» WHAT IS NEEDED: The reply should hold only the lines from the one with "(490, 297) = (272, 556): white" to the one with "(605, 308) = (388, 362): pink", both ends kept, exactly as they appear below, without any pictures.

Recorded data
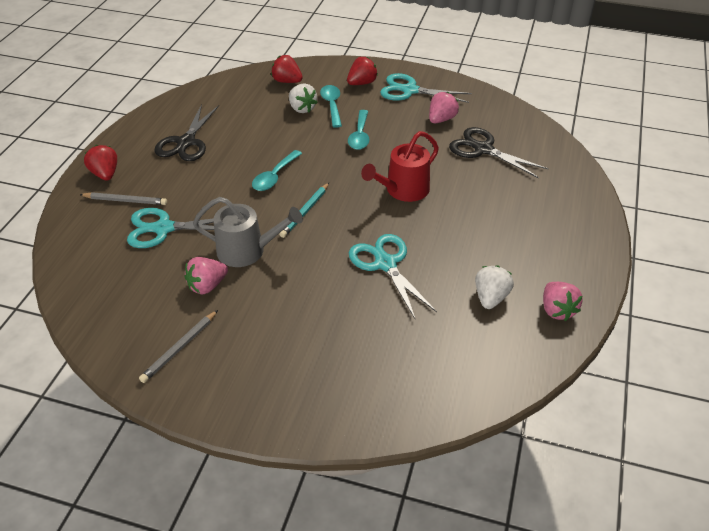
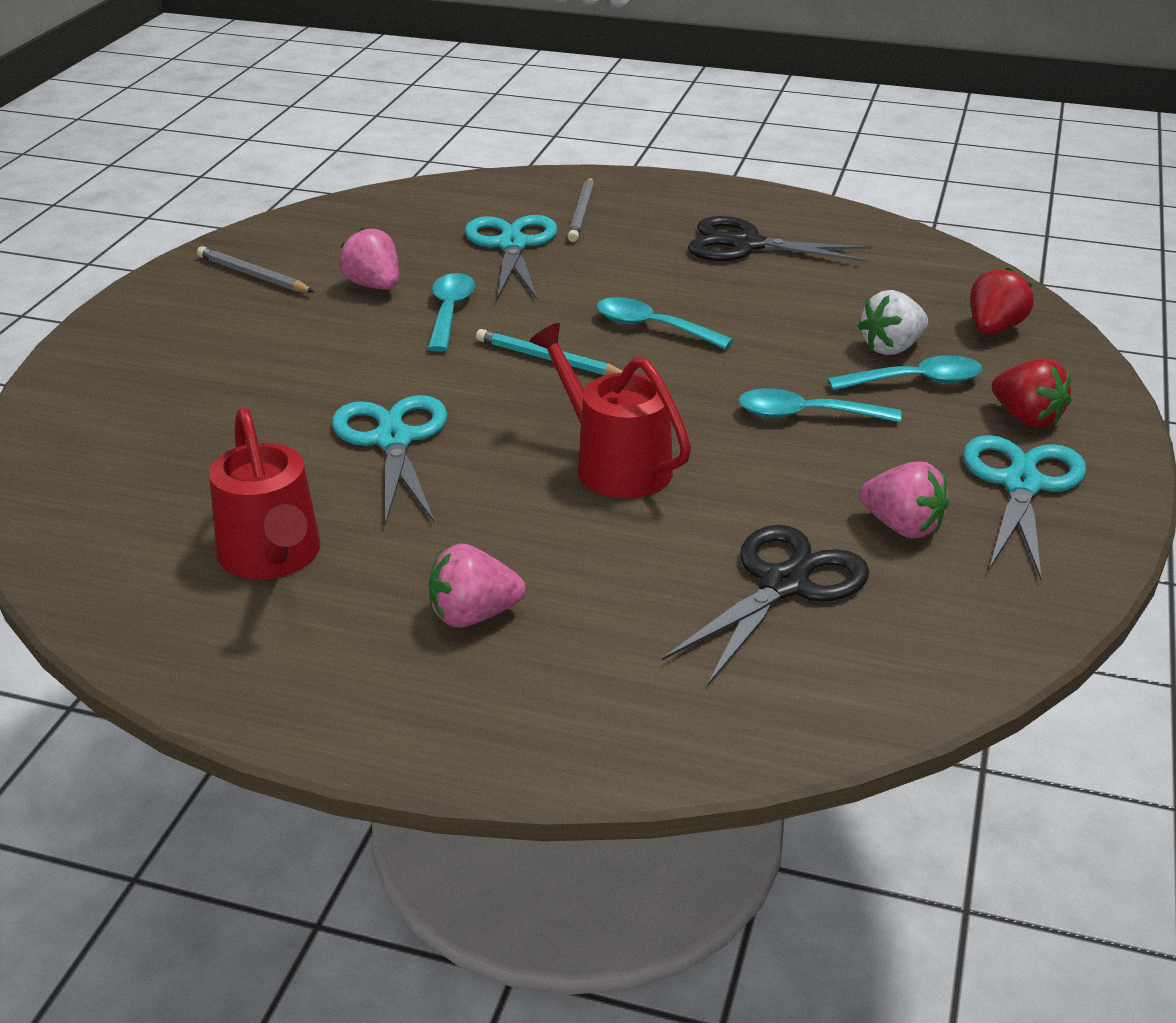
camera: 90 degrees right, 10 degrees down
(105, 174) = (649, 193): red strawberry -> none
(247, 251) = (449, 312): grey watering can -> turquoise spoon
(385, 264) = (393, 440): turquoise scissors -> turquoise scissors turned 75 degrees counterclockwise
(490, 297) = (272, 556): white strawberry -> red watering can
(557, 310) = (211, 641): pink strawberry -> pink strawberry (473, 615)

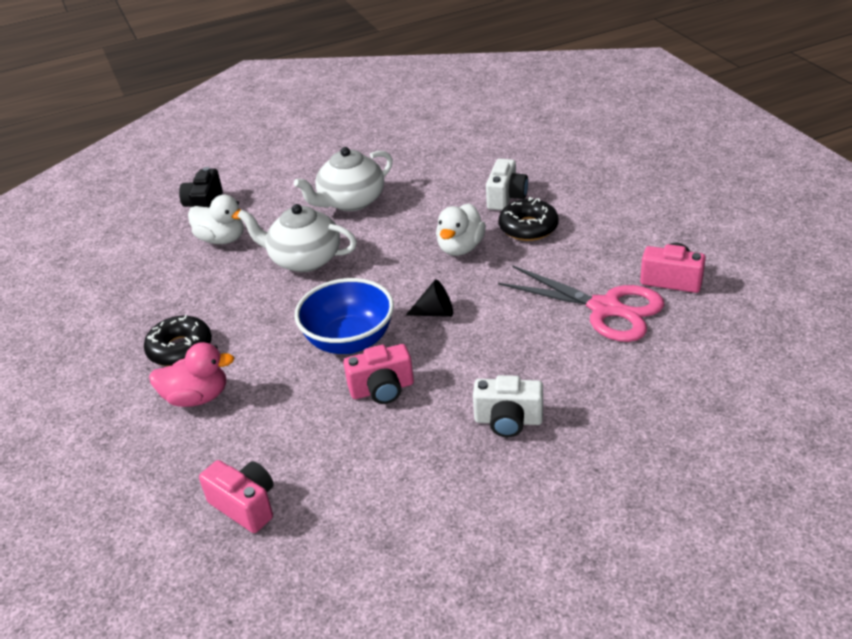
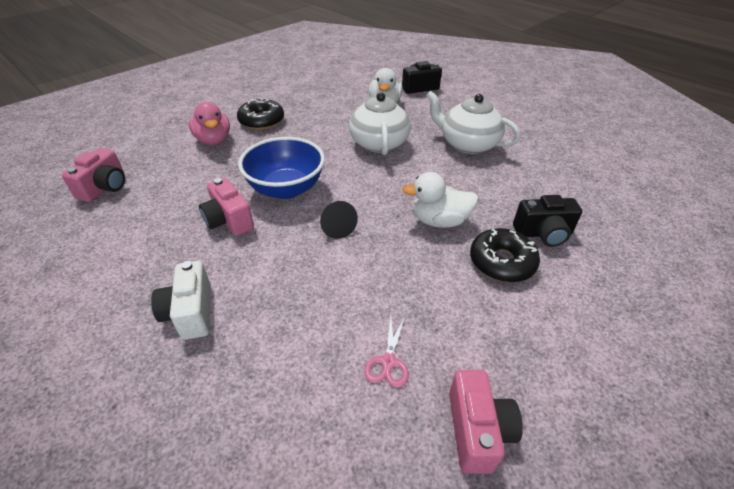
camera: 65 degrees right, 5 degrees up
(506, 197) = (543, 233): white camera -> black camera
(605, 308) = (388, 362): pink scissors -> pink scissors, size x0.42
--
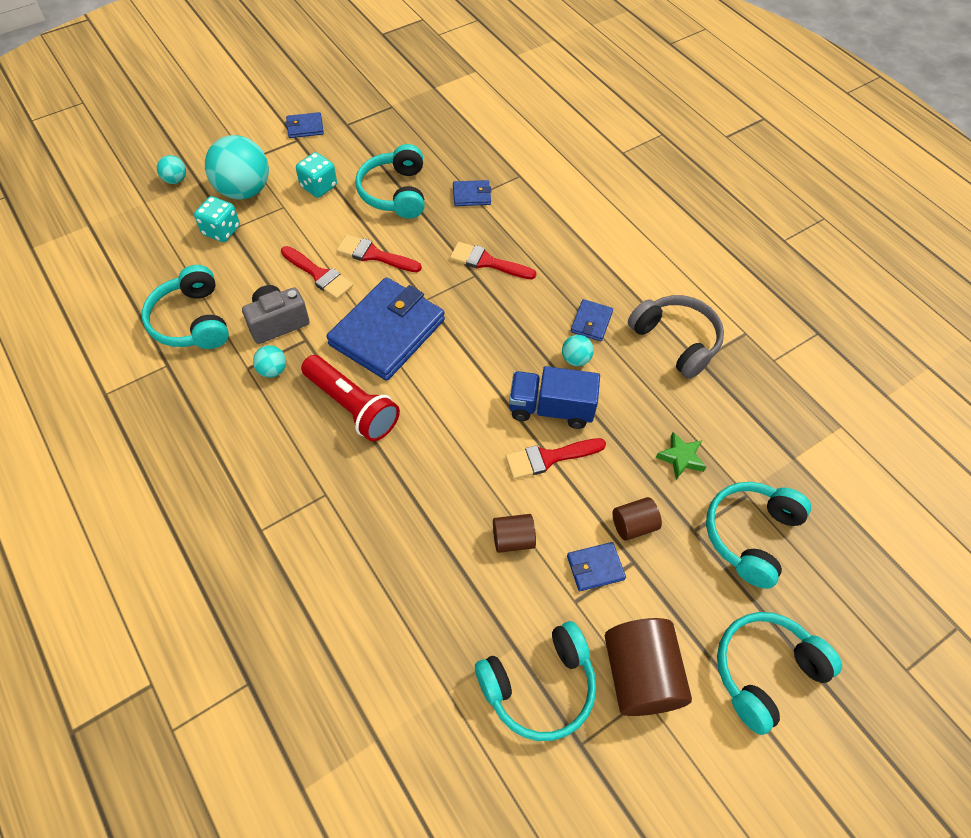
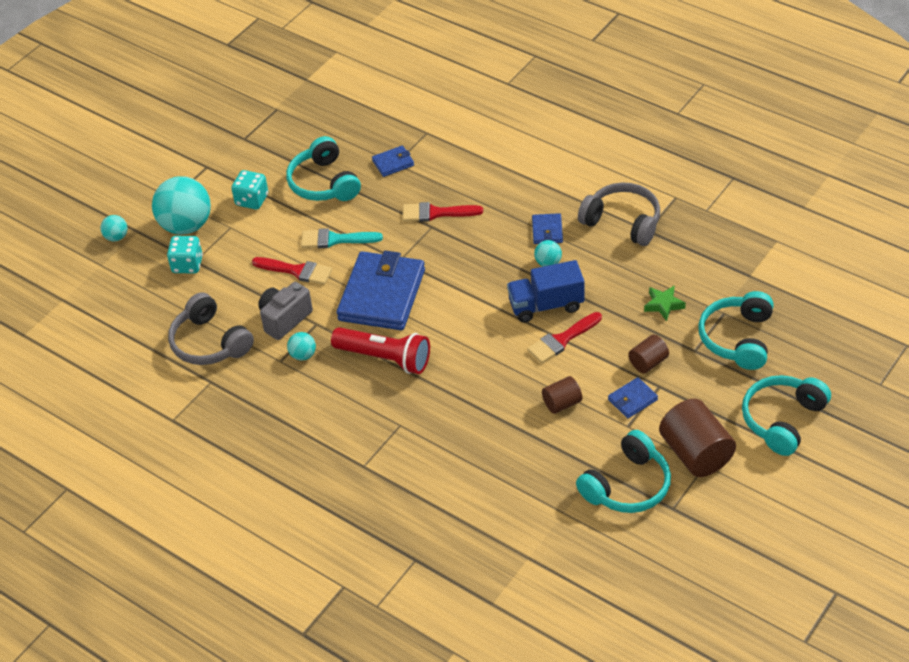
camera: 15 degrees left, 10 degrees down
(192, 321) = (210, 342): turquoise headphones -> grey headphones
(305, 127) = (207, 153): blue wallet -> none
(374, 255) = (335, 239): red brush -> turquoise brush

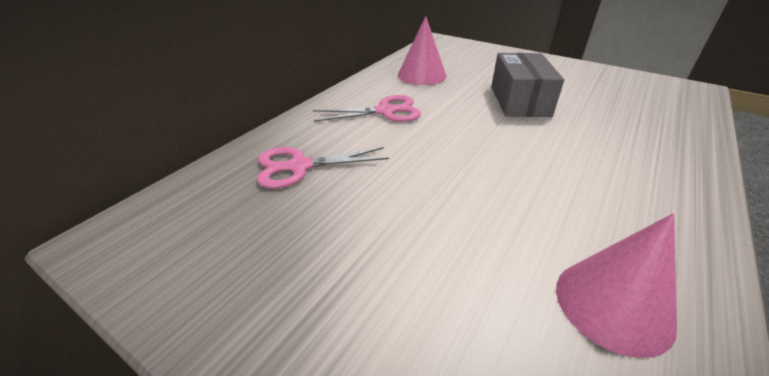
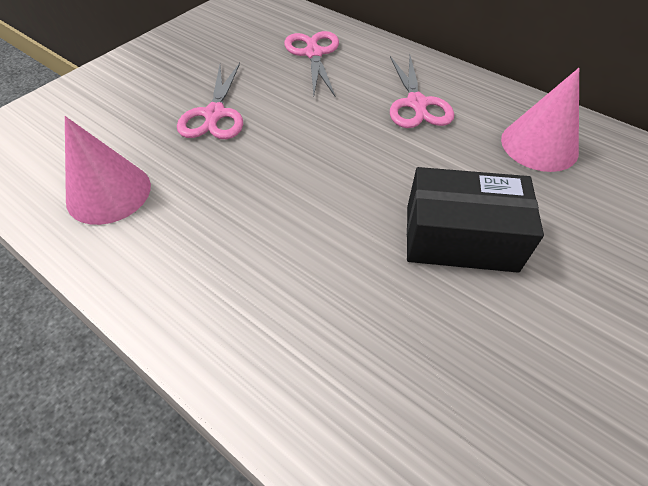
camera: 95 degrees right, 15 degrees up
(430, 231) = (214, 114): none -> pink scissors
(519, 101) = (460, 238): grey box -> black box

» OUTPUT OF THE TASK:
(490, 297) = (272, 556): white strawberry -> red watering can
(557, 310) = (211, 641): pink strawberry -> pink strawberry (473, 615)

camera: 65 degrees right, 5 degrees up
(506, 197) = (543, 233): white camera -> black camera
(605, 308) = (388, 362): pink scissors -> pink scissors, size x0.42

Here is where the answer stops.